- **WORK ORDER**:
Each line of the listing below that includes "down" must be copied.

- **INPUT**:

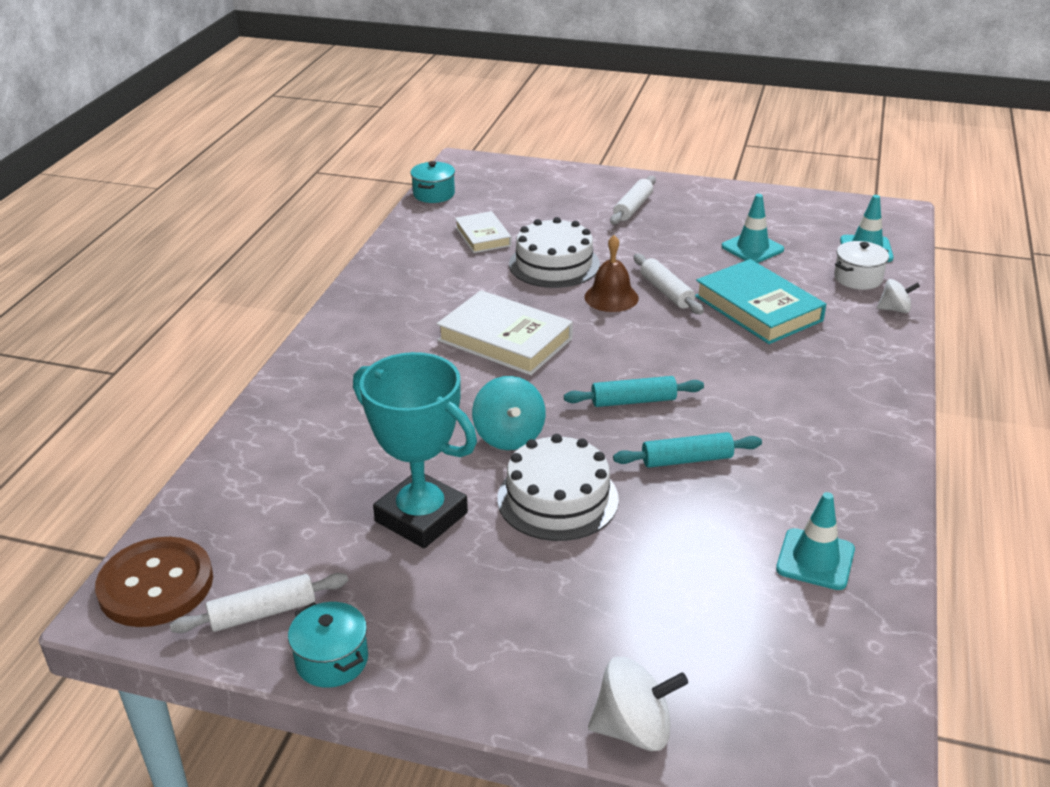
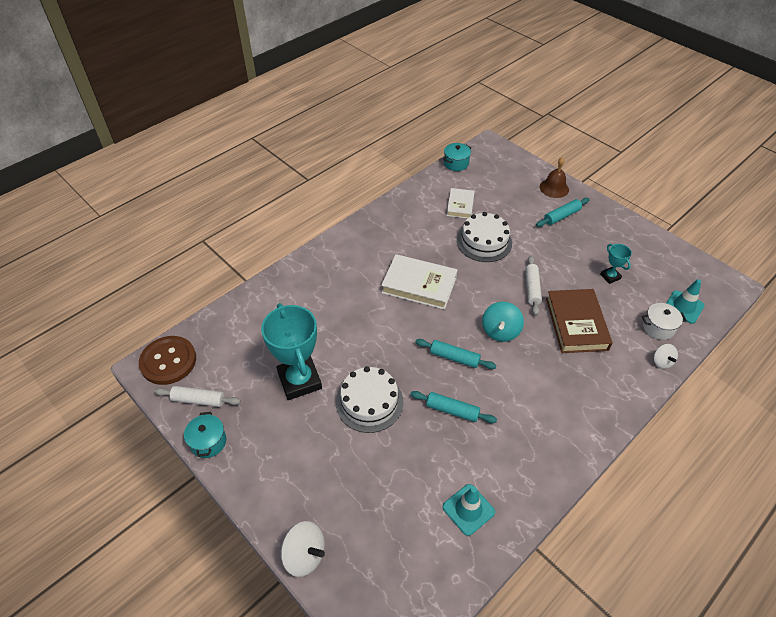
camera: 30 degrees right, 15 degrees up
white book [437,290,573,375] -> white book turned 45 degrees counterclockwise [381,254,457,310]
turquoise spinning top [472,376,546,450] -> turquoise spinning top moved to [482,302,524,342]
brown bell [584,235,639,312] -> brown bell moved to [540,158,569,198]
white rolling pin [610,176,656,225] -> turquoise rolling pin [536,198,590,227]
turquoise book [695,259,826,344] -> brown book [546,289,613,353]
turquoise traffic cone [722,194,784,263] -> turquoise trophy [600,244,632,284]
white spinning top [877,279,920,313] -> white spinning top turned 45 degrees clockwise [654,344,678,369]

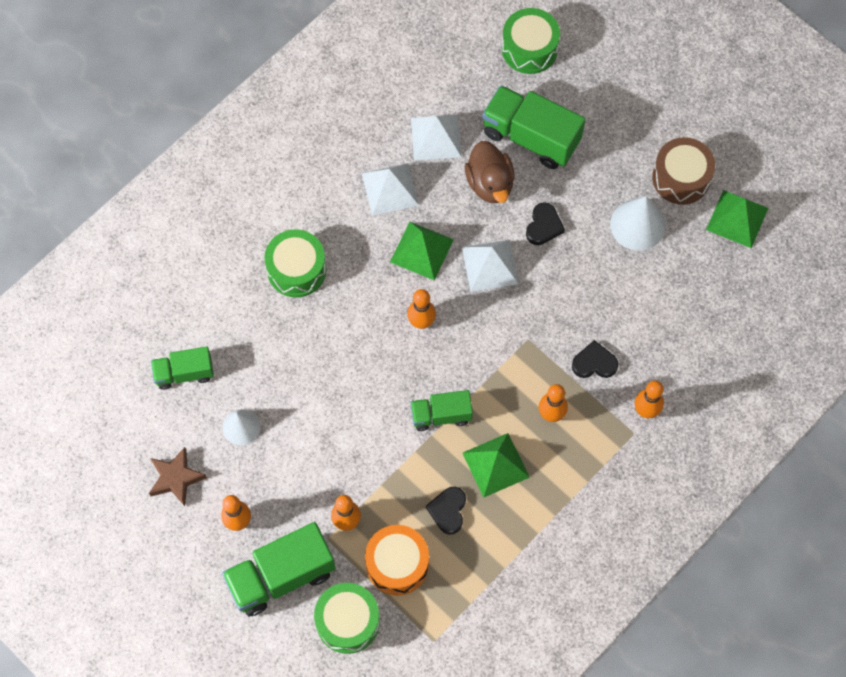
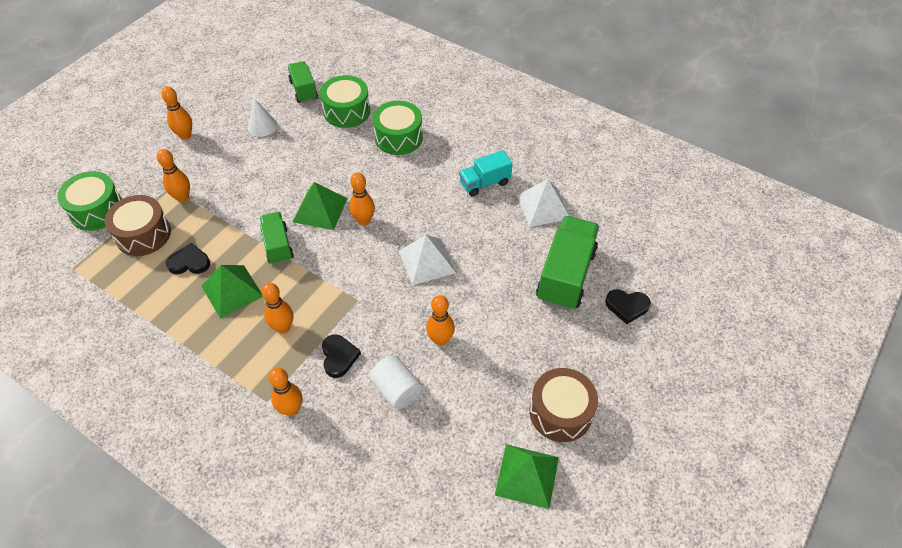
camera: 80 degrees right, 15 degrees down
brown star [149,447,207,506] -> none
green truck [222,522,336,617] -> none
white pyramid [362,163,419,216] -> turquoise truck [459,150,513,197]
orange drum [365,525,429,595] -> brown drum [105,195,171,256]
green pyramid [390,222,454,280] -> green pyramid moved to [293,182,348,230]
brown duck [465,141,515,203] -> none
green drum [502,8,560,74] -> green drum moved to [320,75,370,128]
black heart [526,202,565,245] -> black heart moved to [605,289,651,324]
white cone [610,196,665,251] -> none
none -> white cylinder [369,355,422,410]
none -> orange bowling pin [426,295,455,346]

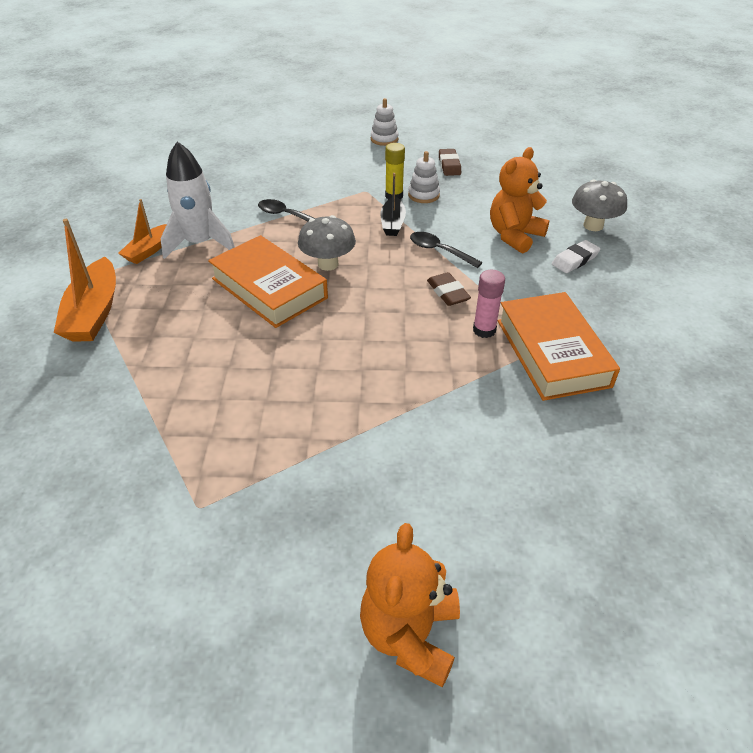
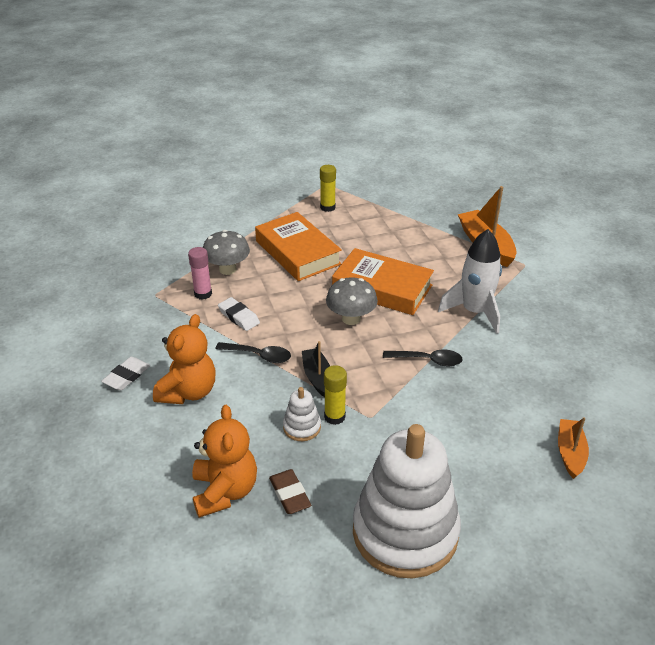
camera: 160 degrees right, 5 degrees down
orange boat [118,199,167,264] -> orange boat moved to [558,417,589,479]
orange teddy bear [360,523,460,688] -> orange teddy bear moved to [192,405,257,518]
white stacking toy [371,98,399,146] -> white stacking toy [353,424,461,579], size x2.45
brown eraser [427,272,471,306] -> white eraser [218,297,260,331]
orange book [498,292,620,401] -> orange book moved to [255,212,342,281]
grey mushroom [572,179,627,231] -> grey mushroom moved to [203,230,250,275]
none -> yellow glue stick [320,165,336,212]

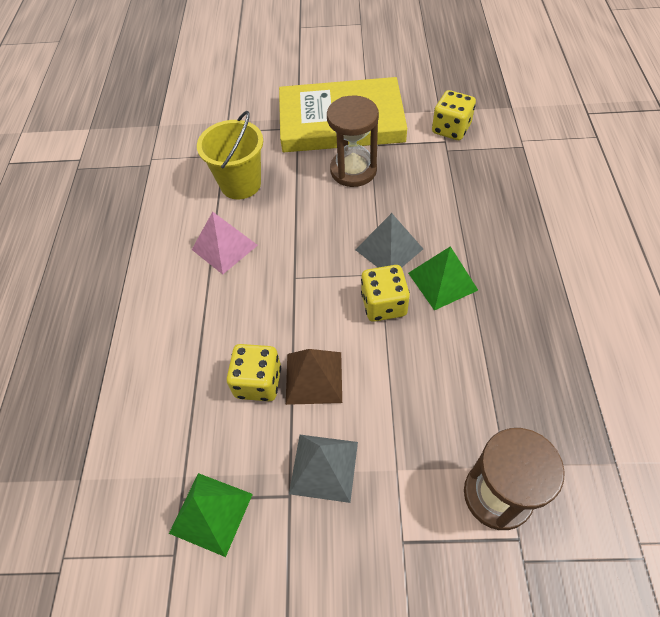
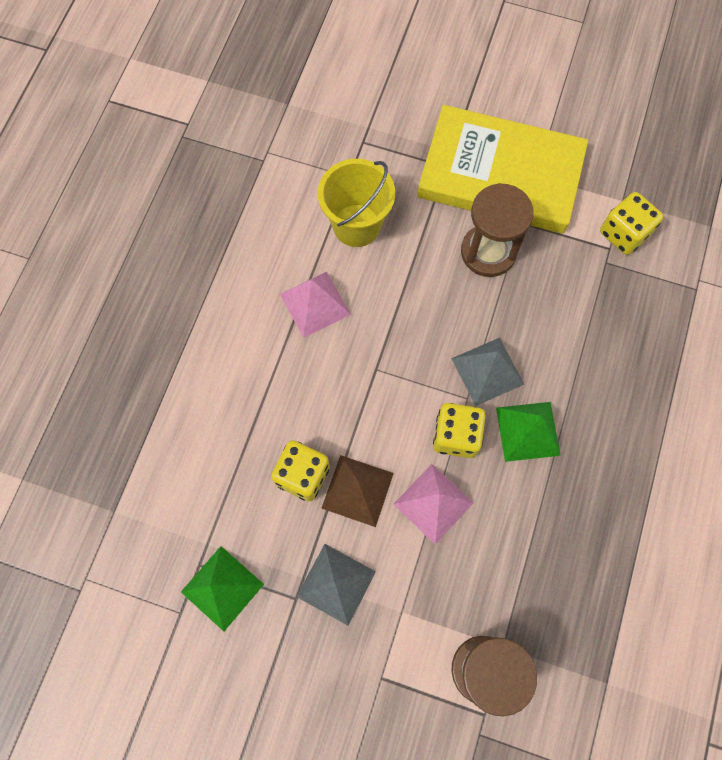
camera: 15 degrees right, 15 degrees up
none -> pink pyramid [393,464,474,545]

- **WRITTEN ANSWER**:
camera: 80 degrees right, 15 degrees down
camera: 160 degrees right, 5 degrees down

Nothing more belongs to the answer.